● What the task asks: Retype the material that follows, keeping every word as it is.

▬▬▬▬▬▬▬▬▬▬

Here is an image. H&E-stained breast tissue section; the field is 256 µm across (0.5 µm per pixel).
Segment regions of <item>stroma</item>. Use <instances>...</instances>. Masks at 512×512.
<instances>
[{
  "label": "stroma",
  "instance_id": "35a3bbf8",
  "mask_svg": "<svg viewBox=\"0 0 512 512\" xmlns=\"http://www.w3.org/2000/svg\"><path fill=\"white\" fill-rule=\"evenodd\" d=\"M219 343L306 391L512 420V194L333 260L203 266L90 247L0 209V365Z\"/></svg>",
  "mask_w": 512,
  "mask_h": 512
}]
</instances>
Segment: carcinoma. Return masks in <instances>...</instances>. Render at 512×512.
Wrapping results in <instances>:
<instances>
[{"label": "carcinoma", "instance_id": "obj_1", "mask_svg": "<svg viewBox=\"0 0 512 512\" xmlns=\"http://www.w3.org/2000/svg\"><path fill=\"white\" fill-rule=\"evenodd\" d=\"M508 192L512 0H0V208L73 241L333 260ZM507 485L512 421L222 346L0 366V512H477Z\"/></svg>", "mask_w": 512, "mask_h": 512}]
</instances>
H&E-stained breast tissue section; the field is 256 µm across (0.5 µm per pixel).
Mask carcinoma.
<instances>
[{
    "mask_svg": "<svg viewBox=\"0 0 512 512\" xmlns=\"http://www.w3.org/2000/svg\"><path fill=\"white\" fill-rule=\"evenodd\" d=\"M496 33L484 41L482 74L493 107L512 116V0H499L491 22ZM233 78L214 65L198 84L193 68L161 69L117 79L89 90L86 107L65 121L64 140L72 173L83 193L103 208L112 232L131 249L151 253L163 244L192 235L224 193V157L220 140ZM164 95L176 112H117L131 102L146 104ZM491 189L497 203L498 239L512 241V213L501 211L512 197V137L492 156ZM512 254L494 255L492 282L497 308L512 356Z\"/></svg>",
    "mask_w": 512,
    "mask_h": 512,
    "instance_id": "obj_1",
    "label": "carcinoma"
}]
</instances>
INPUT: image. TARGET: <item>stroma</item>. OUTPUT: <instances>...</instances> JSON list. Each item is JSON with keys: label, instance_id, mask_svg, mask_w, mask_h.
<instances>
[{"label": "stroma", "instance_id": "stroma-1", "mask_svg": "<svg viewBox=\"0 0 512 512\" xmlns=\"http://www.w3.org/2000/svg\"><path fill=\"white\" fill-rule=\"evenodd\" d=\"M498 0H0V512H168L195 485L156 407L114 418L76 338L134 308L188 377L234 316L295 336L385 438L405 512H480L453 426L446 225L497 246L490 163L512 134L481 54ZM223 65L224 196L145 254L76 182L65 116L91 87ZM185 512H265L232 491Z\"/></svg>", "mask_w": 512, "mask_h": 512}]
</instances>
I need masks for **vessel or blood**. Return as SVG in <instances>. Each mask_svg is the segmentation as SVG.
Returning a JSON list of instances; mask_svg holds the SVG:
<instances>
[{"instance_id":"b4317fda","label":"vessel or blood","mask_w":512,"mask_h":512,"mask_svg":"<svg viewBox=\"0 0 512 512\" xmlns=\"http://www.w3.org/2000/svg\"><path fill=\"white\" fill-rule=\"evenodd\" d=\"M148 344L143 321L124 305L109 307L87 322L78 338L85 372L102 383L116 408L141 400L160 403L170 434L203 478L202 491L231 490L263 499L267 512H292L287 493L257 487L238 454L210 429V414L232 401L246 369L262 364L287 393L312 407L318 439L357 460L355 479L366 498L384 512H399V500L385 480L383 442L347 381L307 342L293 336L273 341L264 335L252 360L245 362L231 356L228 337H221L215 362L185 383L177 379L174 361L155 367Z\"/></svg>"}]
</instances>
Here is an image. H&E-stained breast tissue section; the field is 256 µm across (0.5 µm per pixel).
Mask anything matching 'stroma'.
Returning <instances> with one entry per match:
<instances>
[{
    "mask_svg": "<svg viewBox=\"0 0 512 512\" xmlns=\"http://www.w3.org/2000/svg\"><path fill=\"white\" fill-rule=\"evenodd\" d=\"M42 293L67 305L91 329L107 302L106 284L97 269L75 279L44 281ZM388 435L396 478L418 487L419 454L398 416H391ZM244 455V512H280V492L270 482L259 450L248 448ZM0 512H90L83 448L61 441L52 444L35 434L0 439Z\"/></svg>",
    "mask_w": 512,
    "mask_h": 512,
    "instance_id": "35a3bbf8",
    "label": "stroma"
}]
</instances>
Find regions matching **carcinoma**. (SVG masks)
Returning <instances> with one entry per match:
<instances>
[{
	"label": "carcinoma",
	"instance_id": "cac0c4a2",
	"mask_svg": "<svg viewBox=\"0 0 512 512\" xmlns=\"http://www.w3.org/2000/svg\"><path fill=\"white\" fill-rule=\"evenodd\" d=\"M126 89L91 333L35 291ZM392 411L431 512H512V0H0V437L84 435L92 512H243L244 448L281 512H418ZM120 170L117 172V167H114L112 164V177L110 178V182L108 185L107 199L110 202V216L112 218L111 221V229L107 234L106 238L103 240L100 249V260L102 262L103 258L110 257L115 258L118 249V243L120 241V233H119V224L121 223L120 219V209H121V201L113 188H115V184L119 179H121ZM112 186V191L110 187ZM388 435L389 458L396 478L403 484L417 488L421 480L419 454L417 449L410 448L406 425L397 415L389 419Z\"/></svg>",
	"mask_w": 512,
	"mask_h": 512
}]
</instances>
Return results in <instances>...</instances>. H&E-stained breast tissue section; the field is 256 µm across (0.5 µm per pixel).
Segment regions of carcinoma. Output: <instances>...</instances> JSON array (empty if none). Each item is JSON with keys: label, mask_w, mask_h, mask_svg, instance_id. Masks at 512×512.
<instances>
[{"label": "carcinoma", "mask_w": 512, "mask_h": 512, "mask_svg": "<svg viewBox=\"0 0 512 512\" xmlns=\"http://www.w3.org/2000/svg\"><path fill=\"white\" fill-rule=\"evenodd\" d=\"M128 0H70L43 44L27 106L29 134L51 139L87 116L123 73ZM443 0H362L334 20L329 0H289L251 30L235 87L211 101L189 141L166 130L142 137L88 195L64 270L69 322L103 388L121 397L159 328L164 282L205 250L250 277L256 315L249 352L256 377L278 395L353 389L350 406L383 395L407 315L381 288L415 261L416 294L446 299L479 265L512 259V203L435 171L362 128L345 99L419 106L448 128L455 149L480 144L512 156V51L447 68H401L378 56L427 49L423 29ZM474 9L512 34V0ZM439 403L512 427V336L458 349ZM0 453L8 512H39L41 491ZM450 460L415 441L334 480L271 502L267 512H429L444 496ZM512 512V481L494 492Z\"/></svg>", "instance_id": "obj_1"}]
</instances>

▬▬▬▬▬▬▬▬▬▬

● Result below:
Here is an image. H&E-stained breast tissue section; the field is 256 µm across (0.5 µm per pixel).
Segment regions of <item>stroma</item>. Use <instances>...</instances>. Masks at 512×512.
<instances>
[{
  "label": "stroma",
  "instance_id": "35a3bbf8",
  "mask_svg": "<svg viewBox=\"0 0 512 512\" xmlns=\"http://www.w3.org/2000/svg\"><path fill=\"white\" fill-rule=\"evenodd\" d=\"M219 343L306 391L512 420V194L333 260L203 266L90 247L0 209V365Z\"/></svg>",
  "mask_w": 512,
  "mask_h": 512
}]
</instances>
Segment: carcinoma. Return masks in <instances>...</instances>. Render at 512×512.
Wrapping results in <instances>:
<instances>
[{"label": "carcinoma", "instance_id": "obj_1", "mask_svg": "<svg viewBox=\"0 0 512 512\" xmlns=\"http://www.w3.org/2000/svg\"><path fill=\"white\" fill-rule=\"evenodd\" d=\"M508 192L512 0H0V208L73 241L333 260ZM507 485L512 421L222 346L0 366V512H477Z\"/></svg>", "mask_w": 512, "mask_h": 512}]
</instances>
H&E-stained breast tissue section; the field is 256 µm across (0.5 µm per pixel).
Mask carcinoma.
<instances>
[{
    "mask_svg": "<svg viewBox=\"0 0 512 512\" xmlns=\"http://www.w3.org/2000/svg\"><path fill=\"white\" fill-rule=\"evenodd\" d=\"M496 33L484 41L482 74L493 107L512 116V0H499L491 22ZM233 78L214 65L198 84L193 68L161 69L117 79L89 90L86 107L65 121L64 140L72 173L83 193L103 208L112 232L131 249L151 253L163 244L192 235L224 193V157L220 140ZM164 95L176 112H117L131 102L146 104ZM491 189L497 203L498 239L512 241V213L501 211L512 197V137L492 156ZM512 254L494 255L492 282L497 308L512 356Z\"/></svg>",
    "mask_w": 512,
    "mask_h": 512,
    "instance_id": "obj_1",
    "label": "carcinoma"
}]
</instances>
INPUT: image. TARGET: <item>stroma</item>. OUTPUT: <instances>...</instances> JSON list. Each item is JSON with keys: label, instance_id, mask_svg, mask_w, mask_h.
<instances>
[{"label": "stroma", "instance_id": "stroma-1", "mask_svg": "<svg viewBox=\"0 0 512 512\" xmlns=\"http://www.w3.org/2000/svg\"><path fill=\"white\" fill-rule=\"evenodd\" d=\"M498 0H0V512H168L195 485L156 407L114 418L76 338L134 308L188 377L234 316L295 336L385 438L405 512H480L453 426L446 225L497 246L490 163L512 134L481 54ZM223 65L224 196L145 254L76 182L65 116L91 87ZM185 512H265L232 491Z\"/></svg>", "mask_w": 512, "mask_h": 512}]
</instances>
I need masks for **vessel or blood**. Return as SVG in <instances>. Each mask_svg is the segmentation as SVG.
Returning a JSON list of instances; mask_svg holds the SVG:
<instances>
[{"instance_id":"b4317fda","label":"vessel or blood","mask_w":512,"mask_h":512,"mask_svg":"<svg viewBox=\"0 0 512 512\" xmlns=\"http://www.w3.org/2000/svg\"><path fill=\"white\" fill-rule=\"evenodd\" d=\"M148 344L143 321L124 305L109 307L87 322L78 338L85 372L102 383L116 408L141 400L160 403L170 434L203 478L202 491L231 490L263 499L267 512H292L287 493L257 487L238 454L210 429V414L232 401L246 369L262 364L287 393L312 407L318 439L357 460L355 479L366 498L384 512H399V500L385 480L383 442L347 381L307 342L293 336L273 341L264 335L252 360L245 362L231 356L228 337H221L215 362L185 383L177 379L174 361L155 367Z\"/></svg>"}]
</instances>
Here is an image. H&E-stained breast tissue section; the field is 256 µm across (0.5 µm per pixel).
Mask anything matching 'stroma'.
Returning <instances> with one entry per match:
<instances>
[{
    "mask_svg": "<svg viewBox=\"0 0 512 512\" xmlns=\"http://www.w3.org/2000/svg\"><path fill=\"white\" fill-rule=\"evenodd\" d=\"M42 293L67 305L91 329L107 302L106 284L97 269L75 279L44 281ZM388 435L396 478L418 487L419 454L398 416H391ZM244 455V512H280V492L270 482L259 450L248 448ZM0 512H90L83 448L61 441L52 444L35 434L0 439Z\"/></svg>",
    "mask_w": 512,
    "mask_h": 512,
    "instance_id": "35a3bbf8",
    "label": "stroma"
}]
</instances>
Find regions matching **carcinoma**. (SVG masks)
Returning <instances> with one entry per match:
<instances>
[{
	"label": "carcinoma",
	"instance_id": "cac0c4a2",
	"mask_svg": "<svg viewBox=\"0 0 512 512\" xmlns=\"http://www.w3.org/2000/svg\"><path fill=\"white\" fill-rule=\"evenodd\" d=\"M126 89L91 333L35 291ZM392 411L431 512H512V0H0V437L84 435L92 512H243L244 448L281 512H418ZM120 170L117 172V167H114L112 164V177L110 178V182L108 185L107 199L110 202V216L112 218L111 221V229L107 234L106 238L103 240L100 249V260L102 262L103 258L110 257L115 258L118 249V243L120 241V233H119V224L121 223L120 219V209H121V201L113 188H115V184L119 179H121ZM112 186V191L110 187ZM388 435L389 458L396 478L403 484L417 488L421 480L419 454L417 449L410 448L406 425L397 415L389 419Z\"/></svg>",
	"mask_w": 512,
	"mask_h": 512
}]
</instances>
Return results in <instances>...</instances>. H&E-stained breast tissue section; the field is 256 µm across (0.5 µm per pixel).
Segment regions of carcinoma. Output: <instances>...</instances> JSON array (empty if none). Each item is JSON with keys: label, mask_w, mask_h, mask_svg, instance_id. Masks at 512×512.
<instances>
[{"label": "carcinoma", "mask_w": 512, "mask_h": 512, "mask_svg": "<svg viewBox=\"0 0 512 512\" xmlns=\"http://www.w3.org/2000/svg\"><path fill=\"white\" fill-rule=\"evenodd\" d=\"M128 0H70L43 44L27 106L29 134L51 139L87 116L123 73ZM443 0H362L334 20L329 0H289L251 30L235 87L211 101L189 141L166 130L142 137L88 195L64 270L69 322L103 388L121 397L159 328L164 282L205 250L250 277L256 315L249 352L256 377L278 395L353 389L350 406L383 395L407 315L381 288L415 261L416 294L446 299L479 265L512 259V203L435 171L362 128L345 99L419 106L448 128L455 149L480 144L512 156V51L447 68H401L378 56L427 49L423 29ZM474 9L512 34V0ZM439 403L512 427V336L458 349ZM0 453L8 512H39L41 491ZM450 460L415 441L334 480L271 502L267 512H429L444 496ZM512 512V481L494 492Z\"/></svg>", "instance_id": "obj_1"}]
</instances>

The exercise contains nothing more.